PROBLEM DESCRIPTION: Please list each line in the data below that contains the string "with". Case counts.

INFORMATION PROVIDED:
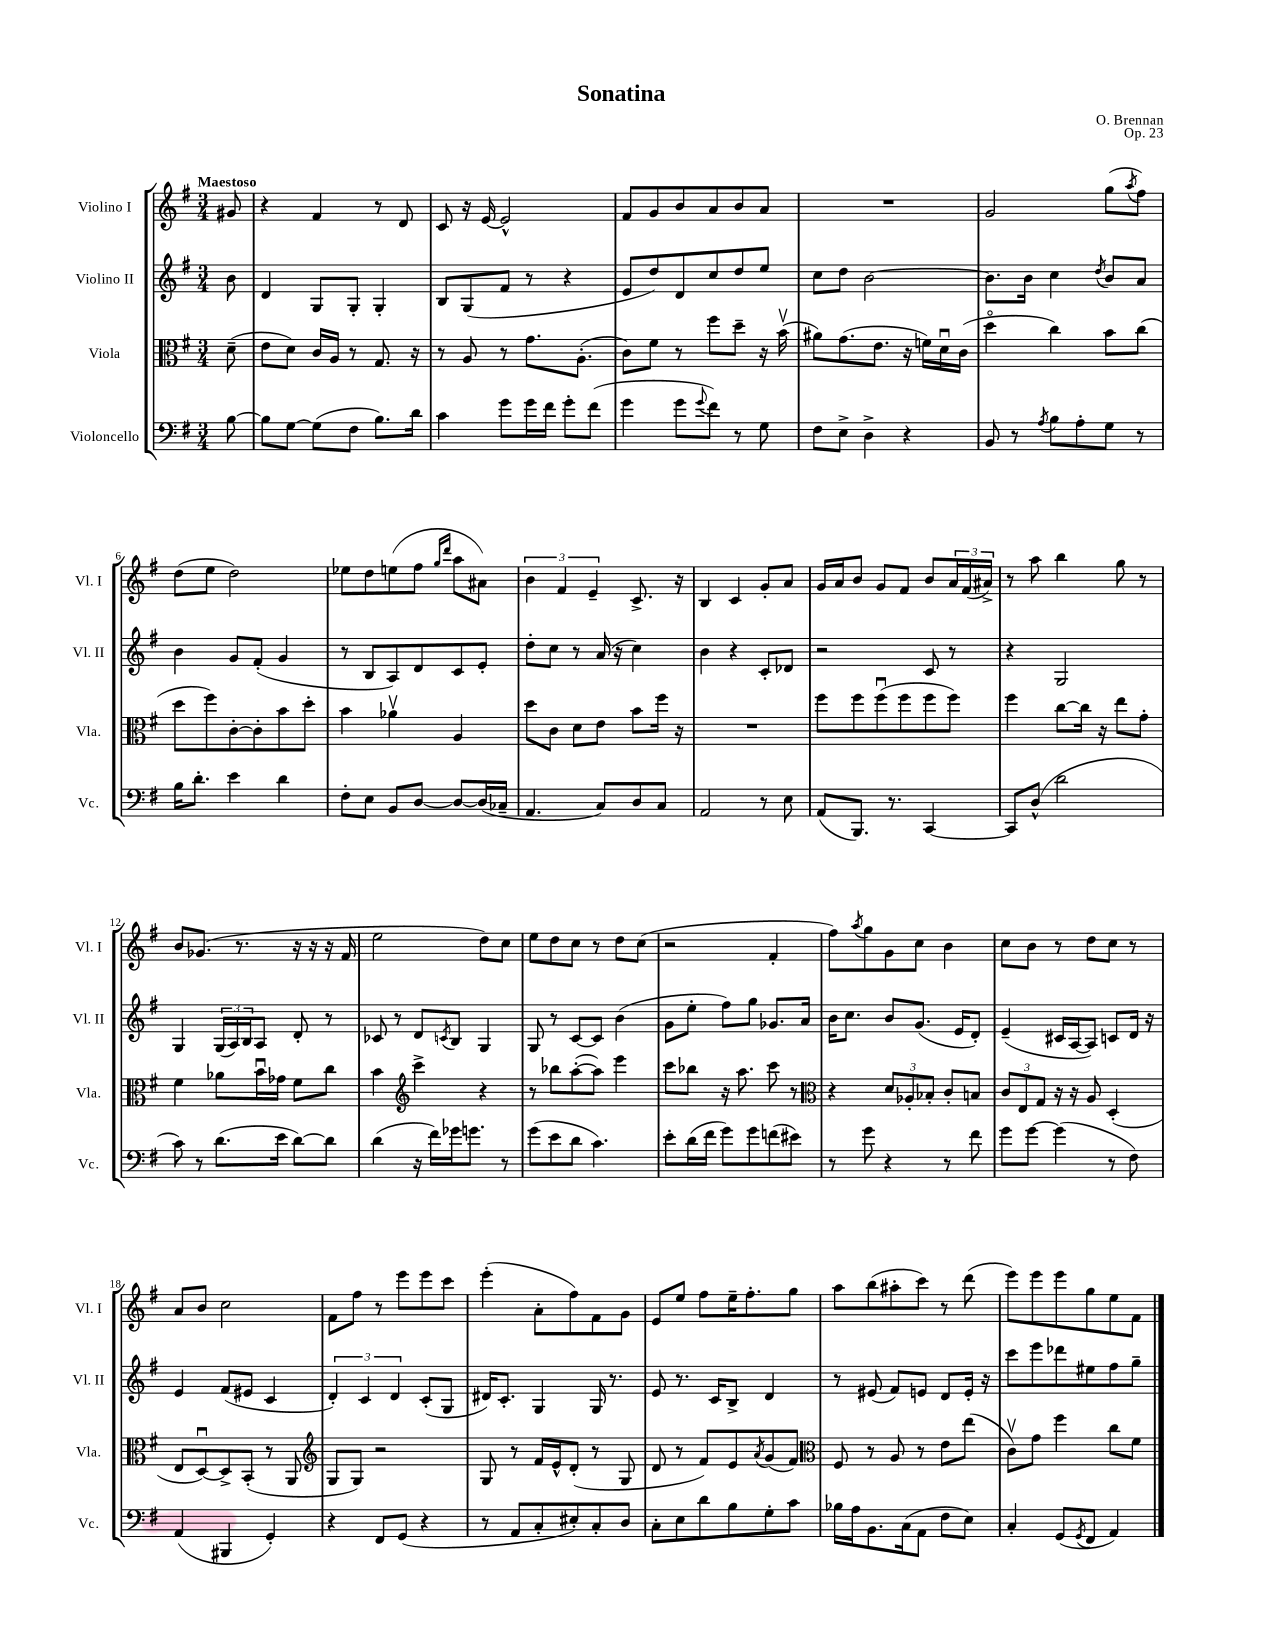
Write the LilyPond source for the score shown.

\header { title = "Sonatina" composer = "O. Brennan" opus = "Op. 23" }
<<
\new StaffGroup <<
\new Staff = "s0" \with { instrumentName = "Violino I" shortInstrumentName = "Vl. I" } {
    \clef treble \key g \major \numericTimeSignature \time 3/4 \partial 8 \tempo "Maestoso"
    gis'8 |
    r4 fis'4 r8 d'8 |
    c'8 r16 e'16~ e'2-^ |
    fis'8 g'8 b'8 a'8 b'8 a'8 |
    R2. |
    g'2 g''8( \acciaccatura { a''8 } fis''8) |
    d''8( e''8 d''2) |
    ees''8 d''8 e''8( fis''8 \grace { g''16 d'''16 } a''8 ais'8) |
    \tuplet 3/2 { b'4 fis'4 e'4-- } c'8.-> r16 |
    b4 c'4 g'8-. a'8 |
    g'16 a'16 b'8 g'8 fis'8 b'8 \tuplet 3/2 { a'16 fis'16( ais'16->) } |
    r8 a''8 b''4 g''8 r8 |
    b'8 ges'8.( r8. r16 r16 r16 fis'16 |
    e''2 d''8) c''8 |
    e''8 d''8 c''8 r8 d''8 c''8( |
    r2 fis'4-. |
    fis''8) \acciaccatura { a''8 } g''8 g'8 c''8 b'4 |
    c''8 b'8 r8 d''8 c''8 r8 |
    a'8 b'8 c''2 |
    fis'8 fis''8 r8 e'''8 e'''8 c'''8 |
    e'''4-.( a'8-. fis''8) fis'8 g'8 |
    e'8 e''8 fis''8 e''16-- fis''8.-. g''8 |
    a''8 b''8( ais''8-. c'''8) r8 d'''8( |
    e'''8) e'''8 e'''8 g''8 e''8 fis'8 \bar "|." |
}
\new Staff = "s1" \with { instrumentName = "Violino II" shortInstrumentName = "Vl. II" } {
    \clef treble \key g \major \numericTimeSignature \time 3/4 \partial 8
    b'8 |
    d'4 g8 g8-. g4-. |
    b8 g8( fis'8 r8 r4 |
    e'8 d''8) d'8 c''8 d''8 e''8 |
    c''8 d''8 b'2~ |
    b'8. b'16 c''4 \acciaccatura { d''8 } b'8 a'8 |
    b'4 g'8 fis'8-.( g'4 |
    r8 b8 a8) d'8 c'8 e'8-. |
    d''8-. c''8 r8 a'16( r16 c''4) |
    b'4 r4 c'8-. des'8 |
    r2 c'8 r8 |
    r4 g2 |
    g4 \tuplet 3/2 { g16( a16) b16 } a8 d'8-. r8 |
    ces'8 r8 d'8 \acciaccatura { c'8 } b8 g4 |
    g8 r8 c'8~ c'8 b'4( |
    g'8 e''8-. fis''8) g''8 ges'8. a'16 |
    b'16 c''8. b'8 g'8.( e'16 d'8-.) |
    e'4--( cis'16 a16~ a8) c'8 d'16 r16 |
    e'4 fis'8( eis'8 c'4 |
    \tuplet 3/2 { d'4-.) c'4 d'4 } c'8-.( g8 |
    dis'16) c'8.-. g4 g16 r8. |
    e'8 r8. c'16 b8-> d'4 |
    r8 eis'8( fis'8) e'8 d'8 e'16-. r16 |
    c'''8 e'''8 des'''8 eis''8 fis''8 g''8-- \bar "|." |
}
\new Staff = "s2" \with { instrumentName = "Viola" shortInstrumentName = "Vla." } {
    \clef alto \key g \major \numericTimeSignature \time 3/4 \partial 8
    d'8--( |
    e'8 d'8) c'16 a16 r8 g8. r16 |
    r8 a8 r8 g'8. a8.-.( |
    c'8) fis'8 r8 fis''8 d''8-- r16 b'16\upbow( |
    ais'8) g'8.( e'8. r16 f'16) d'16\downbow c'16( |
    d''4\flageolet c''4) b'8 c''8( |
    d''8 fis''8) c'8~-. c'8-. b'8 d''8-. |
    b'4 aes'4\upbow a4 |
    d''8 c'8 d'8 e'8 b'8 fis''16 r16 |
    R2. |
    fis''8 fis''8 fis''8\downbow( fis''8 fis''8 fis''8) |
    fis''4 c''8~ c''16 r16 e''8 g'8-. |
    fis'4 aes'8 b'16\downbow ges'16 fis'8 c''8 |
    b'4 \clef treble c'''4-> r4 |
    r8 bes''8 a''8~-.( a''8) e'''4 |
    c'''8 bes''8 r16 a''8. c'''8 r8 |
    \clef alto r4 \tuplet 3/2 { d'8 aes8-. bes8-. } c'8-. b8 |
    \tuplet 3/2 { c'8 e8 g8 } r16 r16 a8 d4-.( |
    e8 d8~\downbow) d8-> b,8-.( r8 a,8 |
    \clef treble g8 g8) r2 |
    g8 r8 fis'16 e'16-^ d'8-.( r8 g8 |
    d'8 r8 fis'8) e'8 \acciaccatura { a'8 } g'8( fis'8) |
    \clef alto fis8 r8 a8 r8 e'8 e''8( |
    c'8\upbow) g'8 fis''4 c''8 fis'8 \bar "|." |
}
\new Staff = "s3" \with { instrumentName = "Violoncello" shortInstrumentName = "Vc." } {
    \clef bass \key g \major \numericTimeSignature \time 3/4 \partial 8
    b8~ |
    b8 g8~ g8( fis8 b8.) d'16 |
    c'4 g'8 g'16 fis'16 g'8-. fis'8( |
    g'4 g'8 \appoggiatura { g'8 } fis'8) r8 g8 |
    fis8 e8-> d4-> r4 |
    b,8 r8 \acciaccatura { a8 } b8 a8-. g8 r8 |
    b16 d'8.-. e'4 d'4 |
    fis8-. e8 b,8 d8~ d8~ d16( ces16-- |
    a,4. c8) d8 c8 |
    a,2 r8 e8 |
    a,8( b,,8.) r8. c,4~ |
    c,8 d8-^( d'2 |
    c'8) r8 d'8.( e'16 d'8~) d'8 |
    d'4( r16 fis'16) ges'16 g'8. r8 |
    g'8( e'8 d'8 c'4.) |
    e'8-. d'16( fis'16 g'8) g'8 f'8( eis'8) |
    r8 g'8 r4 r8 fis'8 |
    g'8 g'8~ g'4( r8 fis8) |
    a,4( bis,,4 g,4-.) |
    r4 fis,8 g,8( r4 |
    r8 a,8 c8-. eis8-.) c8-. d8 |
    c8-. e8 d'8 b8 g8-. c'8 |
    bes16 a16 b,8. c16( a,8 fis8 e8) |
    c4-. g,8( \acciaccatura { g,8 } fis,8 a,4) \bar "|." |
}
>>
>>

TASK OUTPUT:
\new Staff = "s0" \with { instrumentName = "Violino I" shortInstrumentName = "Vl. I" } {
\new Staff = "s1" \with { instrumentName = "Violino II" shortInstrumentName = "Vl. II" } {
\new Staff = "s2" \with { instrumentName = "Viola" shortInstrumentName = "Vla." } {
\new Staff = "s3" \with { instrumentName = "Violoncello" shortInstrumentName = "Vc." } {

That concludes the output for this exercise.